## Problem to solve
Reading the data below, count the lines that carry the string "pink". Give nothing but the count.

## Data provided
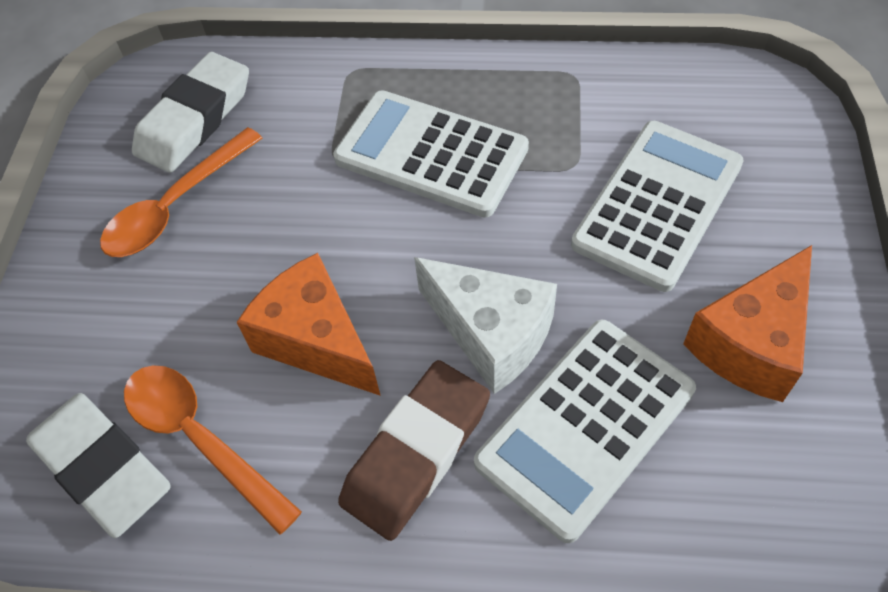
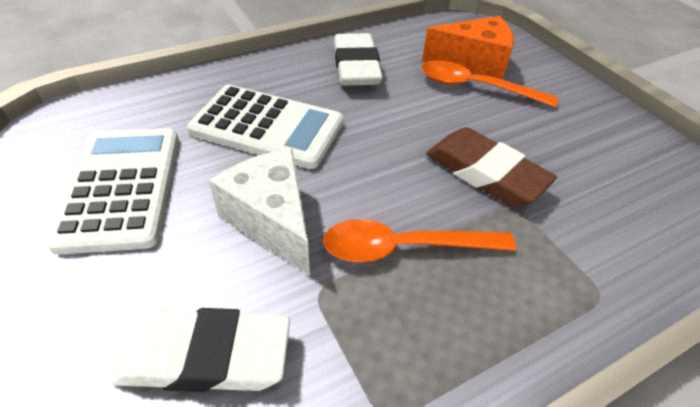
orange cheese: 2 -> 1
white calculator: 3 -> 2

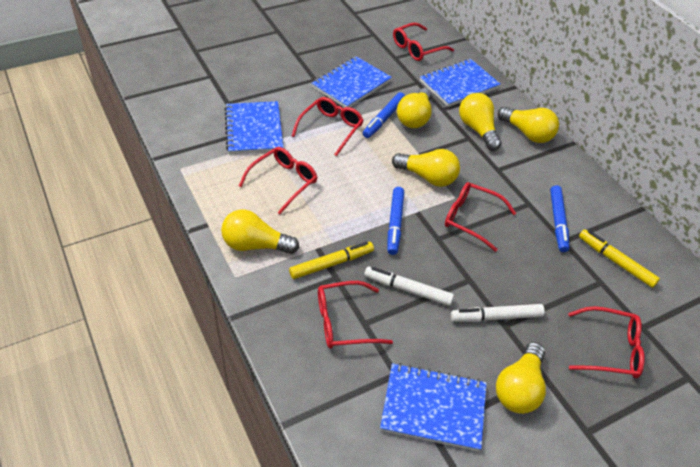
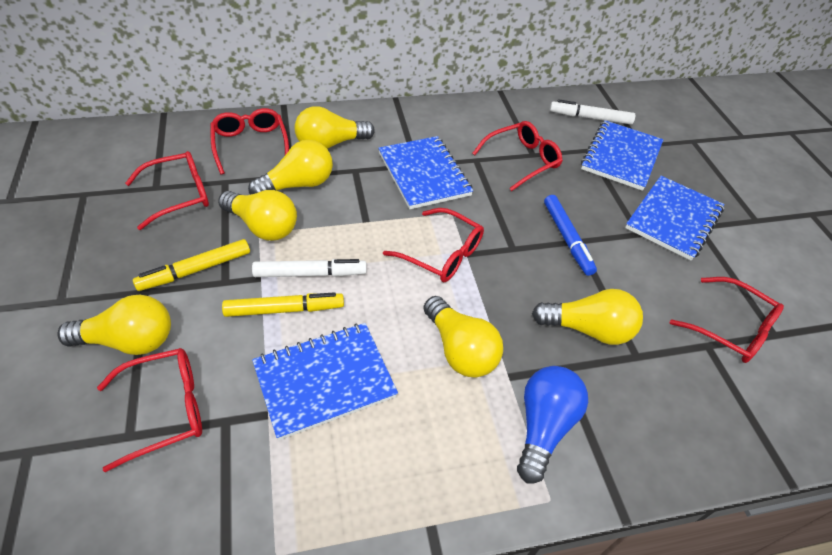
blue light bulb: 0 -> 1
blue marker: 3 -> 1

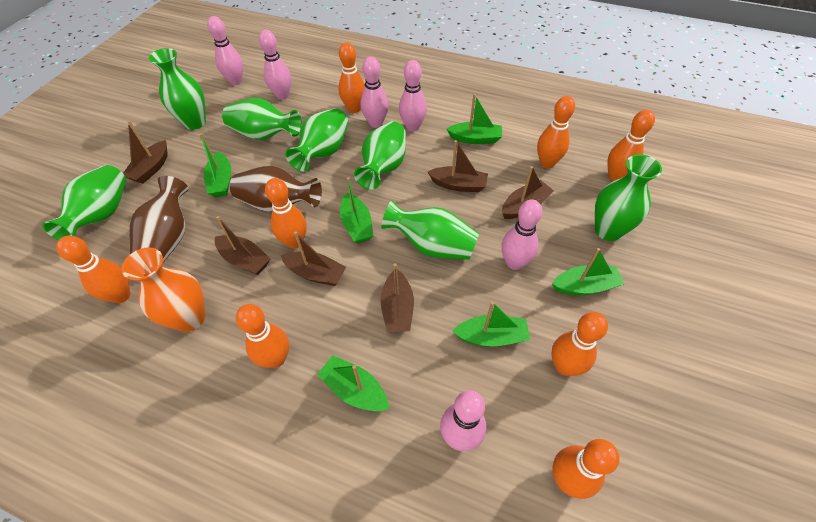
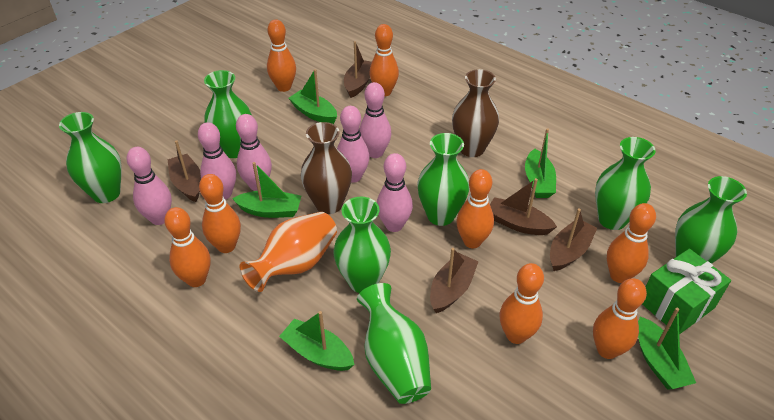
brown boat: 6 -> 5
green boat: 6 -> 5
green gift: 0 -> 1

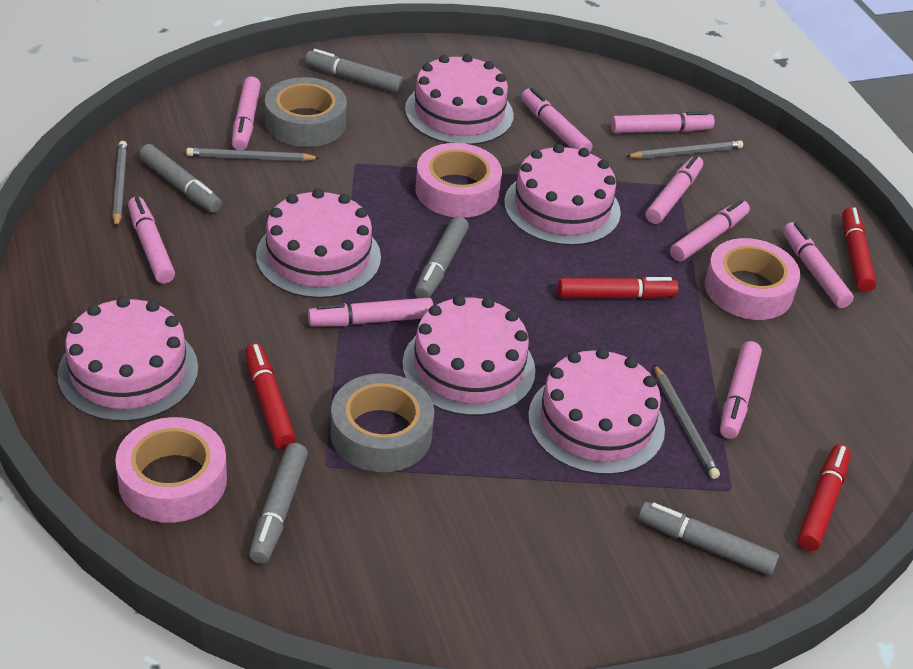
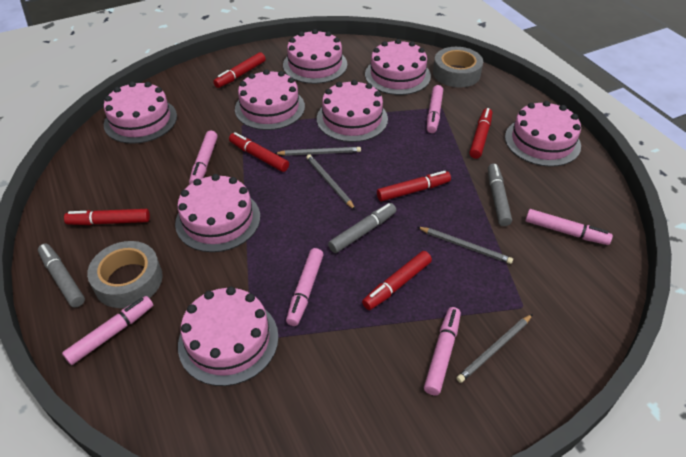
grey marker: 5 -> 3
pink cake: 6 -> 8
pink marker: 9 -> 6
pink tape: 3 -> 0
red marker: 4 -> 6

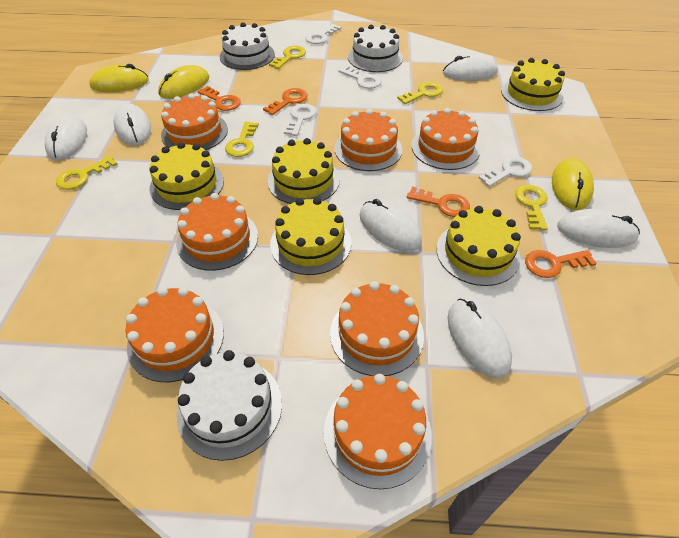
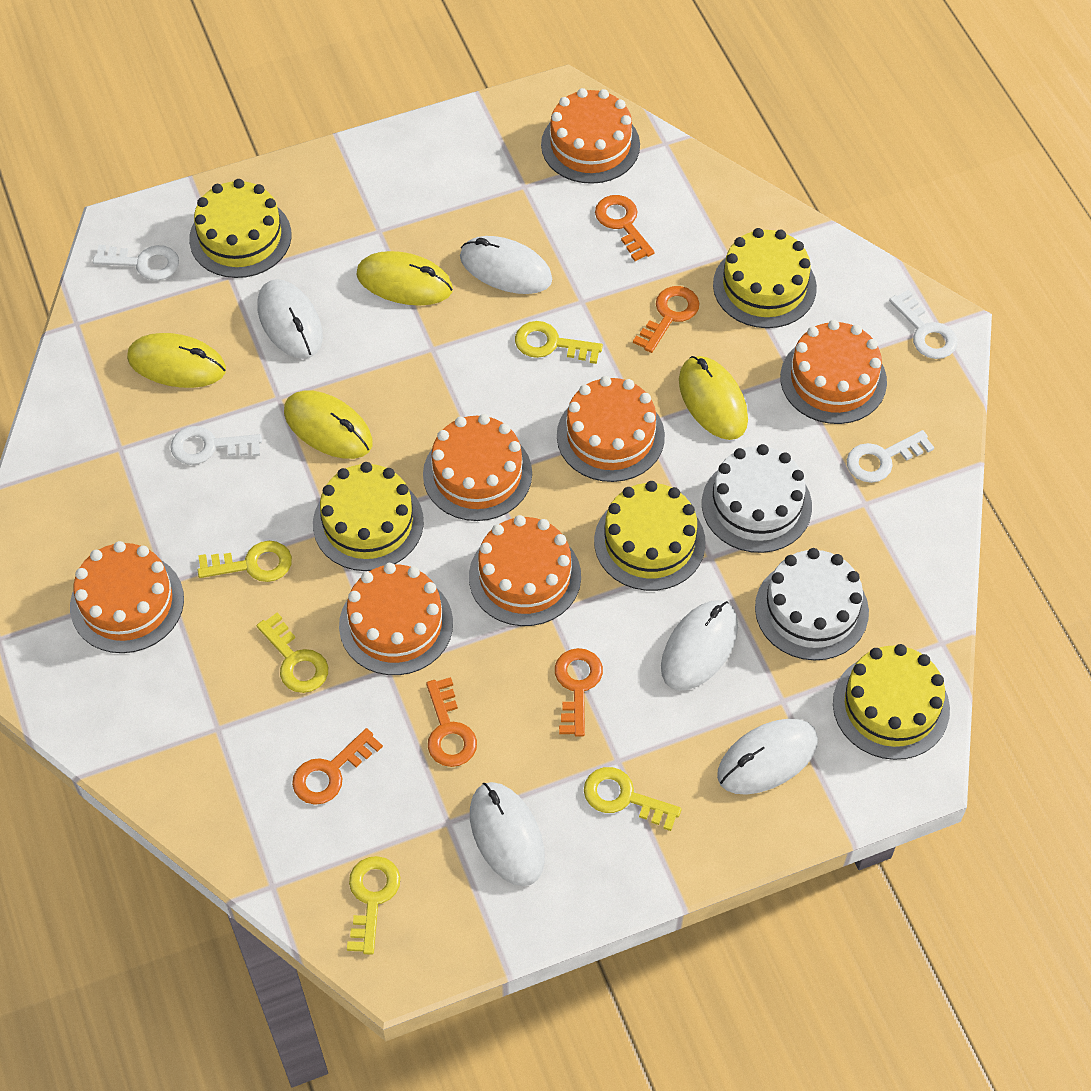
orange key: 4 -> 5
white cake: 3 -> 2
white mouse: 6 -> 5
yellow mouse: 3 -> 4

## Response
3